» **TASK ITEM**: Retype the whole listing exactly. Leave out pictures.

» **DATASET RECORDS**:
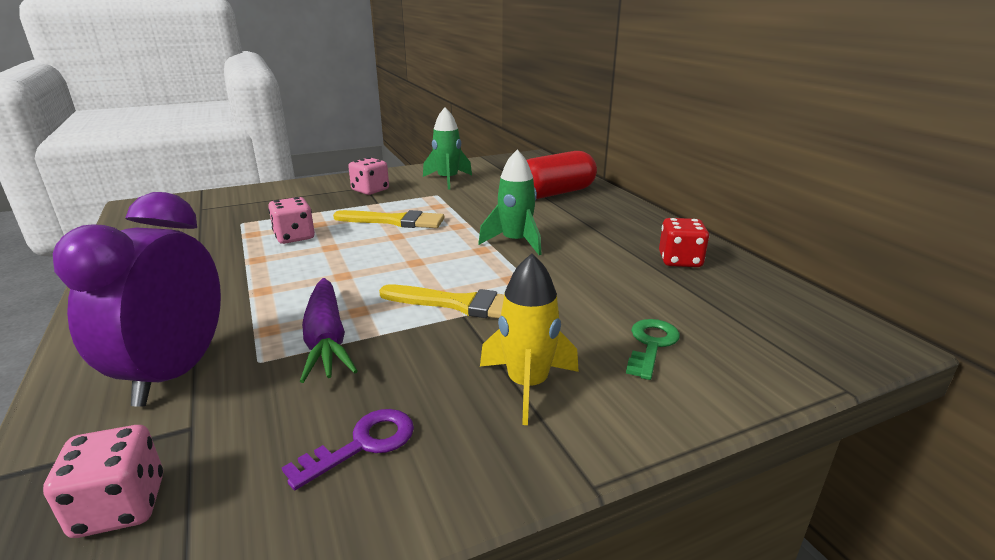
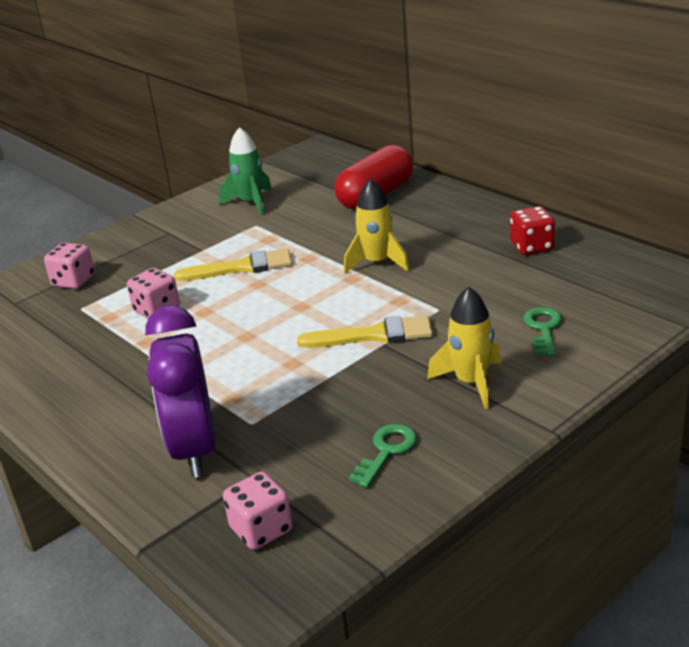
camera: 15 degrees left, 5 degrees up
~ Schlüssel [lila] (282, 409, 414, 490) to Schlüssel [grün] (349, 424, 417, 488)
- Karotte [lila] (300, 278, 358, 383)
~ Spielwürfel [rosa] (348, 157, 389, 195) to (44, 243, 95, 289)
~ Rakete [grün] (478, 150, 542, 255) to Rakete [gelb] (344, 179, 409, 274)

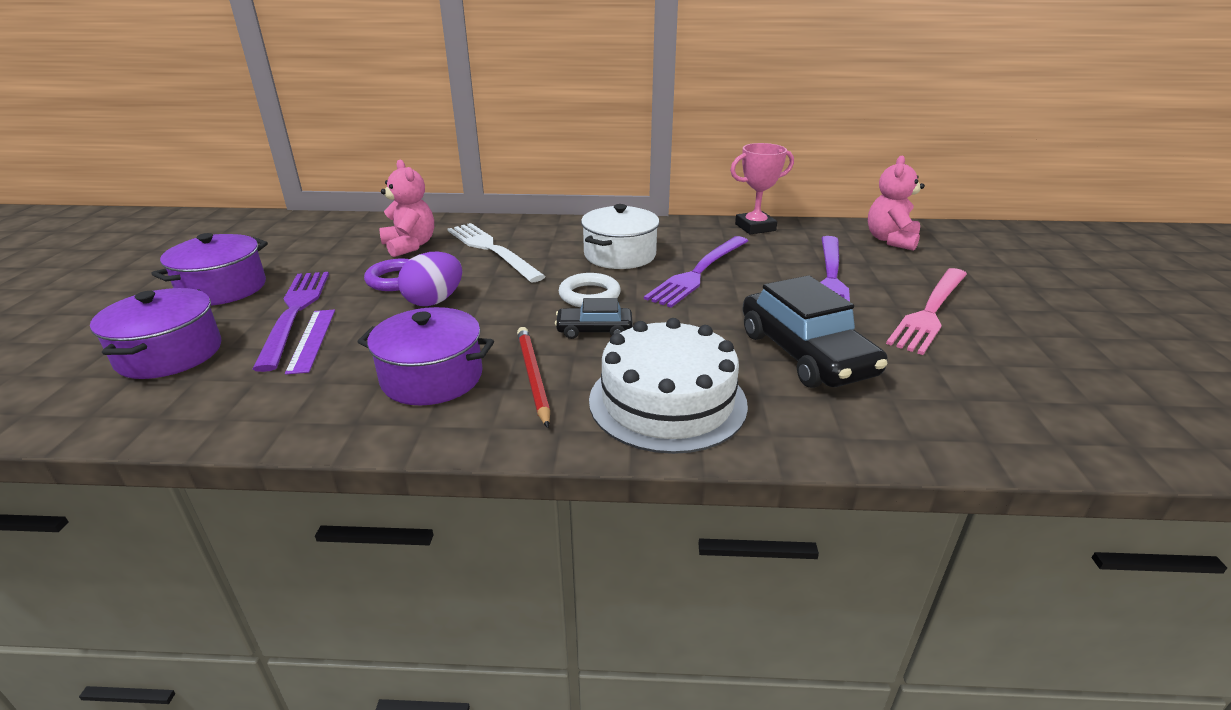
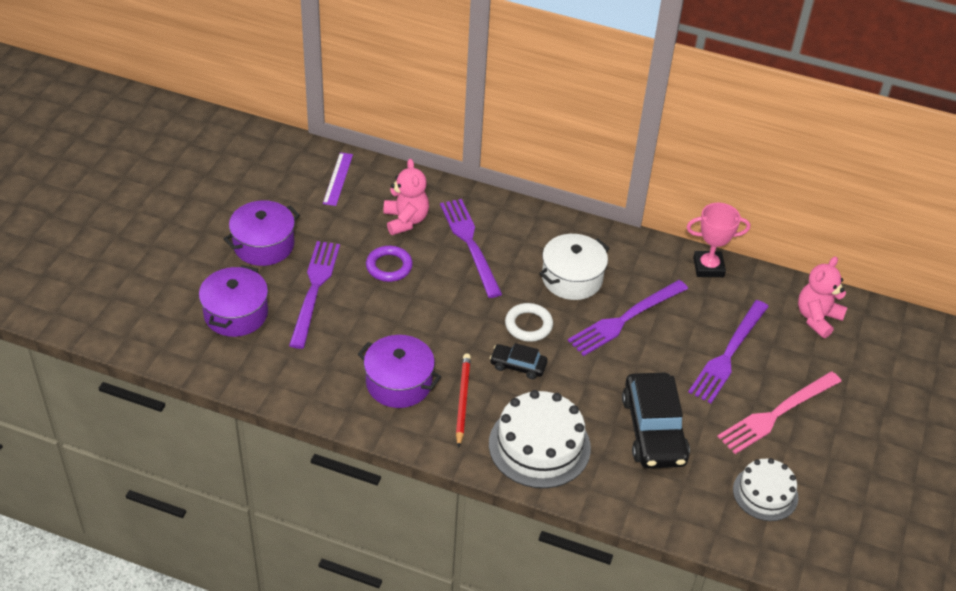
camera: 15 degrees right, 15 degrees up
~ Lineal [lila] (285, 309, 335, 375) to (323, 152, 353, 206)
- Ei [lila] (398, 252, 462, 306)
~ Gabel [weiß] (447, 223, 546, 282) to Gabel [lila] (440, 199, 502, 298)
+ Kuchen [weiß] (733, 458, 798, 521)

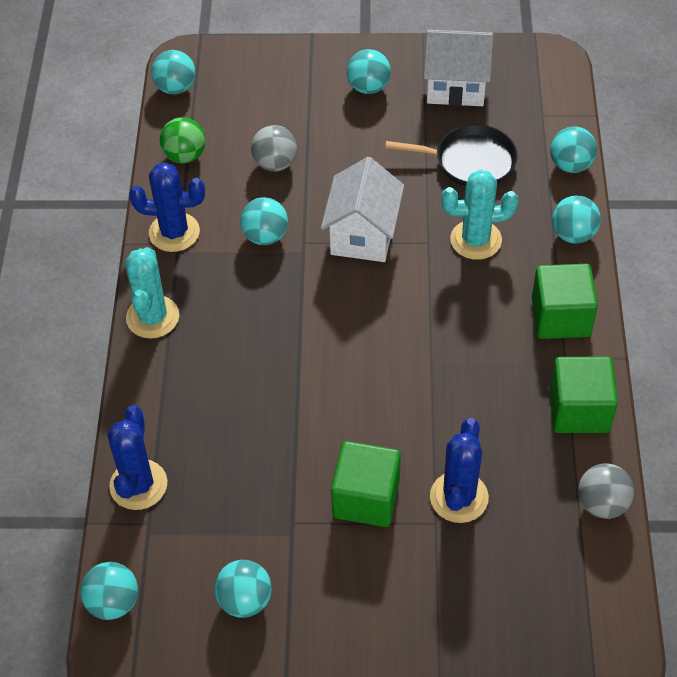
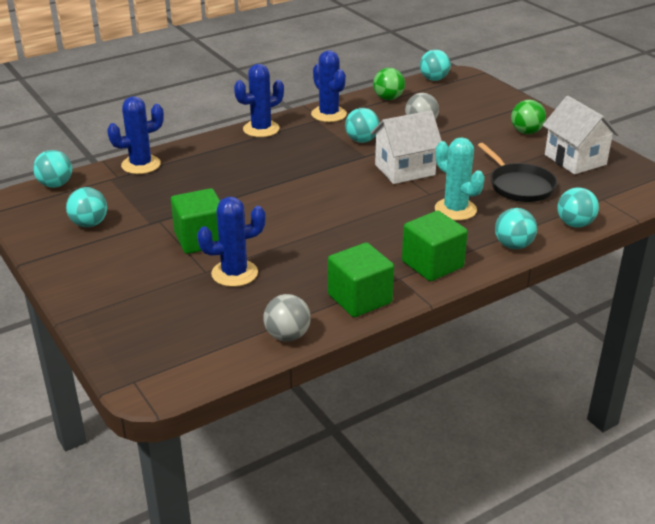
camera: 55 degrees right, 20 degrees down
~ Kaktus [türkis] (125, 247, 179, 339) to Kaktus [blau] (234, 64, 284, 137)
~ Ball [türkis] (347, 49, 391, 94) to Ball [grün] (511, 100, 546, 134)

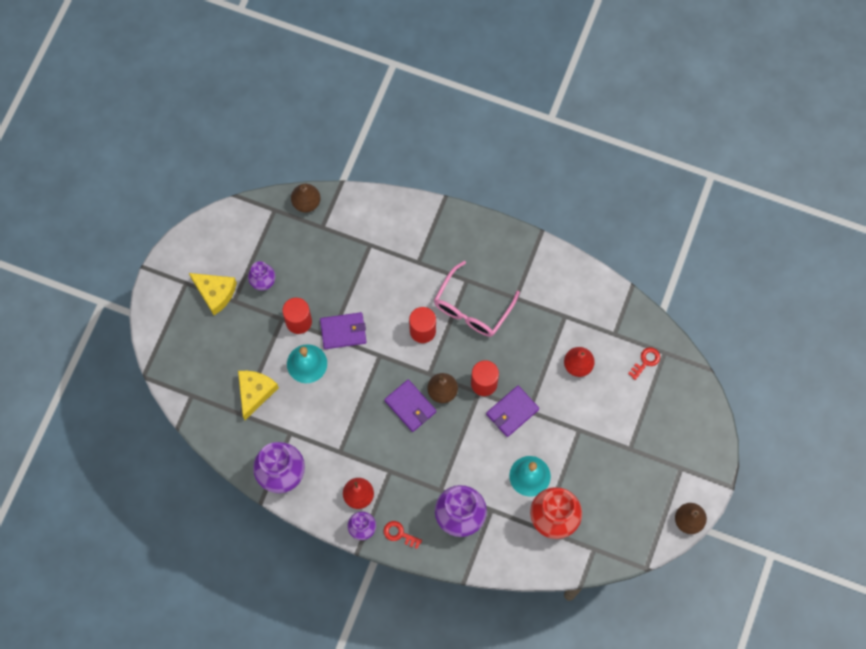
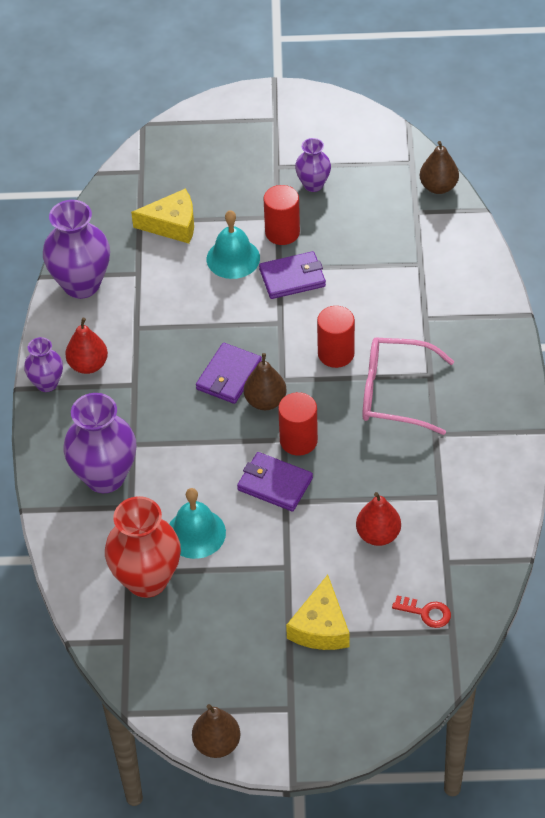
camera: 70 degrees right, 20 degrees down
~ Käse [gelb] (189, 273, 237, 315) to (286, 575, 350, 650)
~ Geldbörse [lila] (320, 312, 367, 349) = (259, 251, 326, 299) 75 degrees counterclockwise
- Schlüssel [rot] (384, 521, 422, 549)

» **WORKED SOLUTION**:
camera: 15 degrees left, 5 degrees up
~ Schlüssel [lila] (282, 409, 414, 490) to Schlüssel [grün] (349, 424, 417, 488)
- Karotte [lila] (300, 278, 358, 383)
~ Spielwürfel [rosa] (348, 157, 389, 195) to (44, 243, 95, 289)
~ Rakete [grün] (478, 150, 542, 255) to Rakete [gelb] (344, 179, 409, 274)

camera: 15 degrees right, 15 degrees up
~ Lineal [lila] (285, 309, 335, 375) to (323, 152, 353, 206)
- Ei [lila] (398, 252, 462, 306)
~ Gabel [weiß] (447, 223, 546, 282) to Gabel [lila] (440, 199, 502, 298)
+ Kuchen [weiß] (733, 458, 798, 521)

camera: 55 degrees right, 20 degrees down
~ Kaktus [türkis] (125, 247, 179, 339) to Kaktus [blau] (234, 64, 284, 137)
~ Ball [türkis] (347, 49, 391, 94) to Ball [grün] (511, 100, 546, 134)

camera: 70 degrees right, 20 degrees down
~ Käse [gelb] (189, 273, 237, 315) to (286, 575, 350, 650)
~ Geldbörse [lila] (320, 312, 367, 349) = (259, 251, 326, 299) 75 degrees counterclockwise
- Schlüssel [rot] (384, 521, 422, 549)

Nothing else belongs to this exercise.